BEGIN
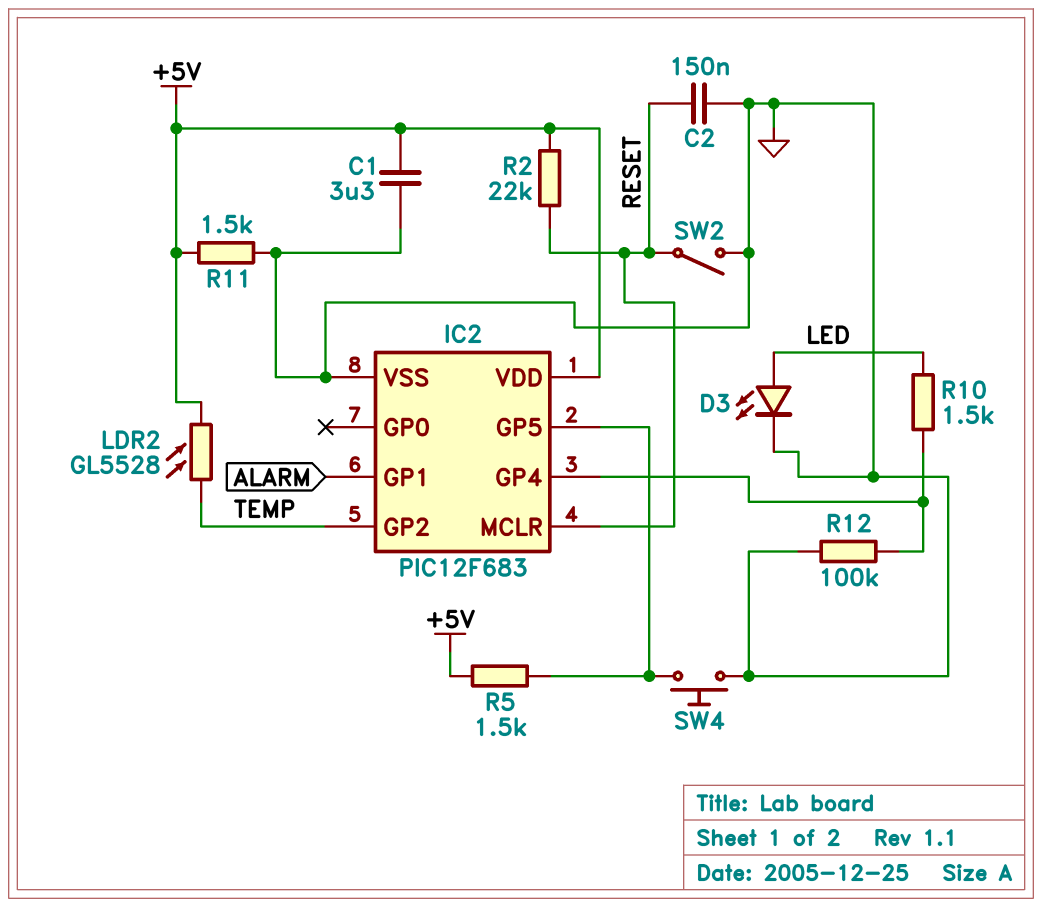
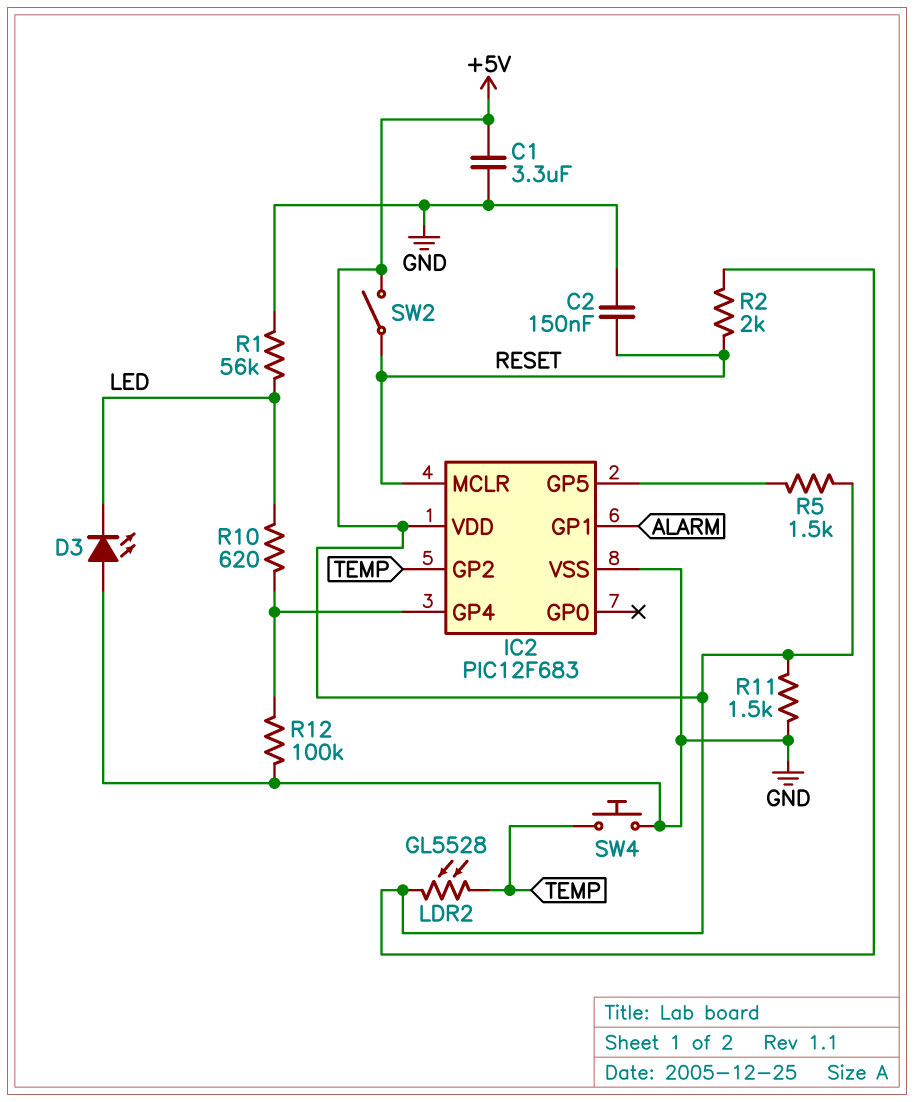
D3: LED (A LED, K GND) -> LED (A GND, K LED)
R1: none -> 56k (GND, LED)
R2: 22k (+5V, RESET) -> 2k (+5V, RESET)
R10: 1.5k (IC2/GP4, LED) -> 620 (IC2/GP4, LED)
SW2: switch (GND, RESET) -> switch (+5V, RESET)
SW4: button (GND, IC2/GP5) -> button (GND, TEMP)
END
=== Problem to solve ===
Copy the data word for word and omit every picture.

=== Response below ===
D3: LED (A LED, K GND) -> LED (A GND, K LED)
R1: none -> 56k (GND, LED)
R2: 22k (+5V, RESET) -> 2k (+5V, RESET)
R10: 1.5k (IC2/GP4, LED) -> 620 (IC2/GP4, LED)
SW2: switch (GND, RESET) -> switch (+5V, RESET)
SW4: button (GND, IC2/GP5) -> button (GND, TEMP)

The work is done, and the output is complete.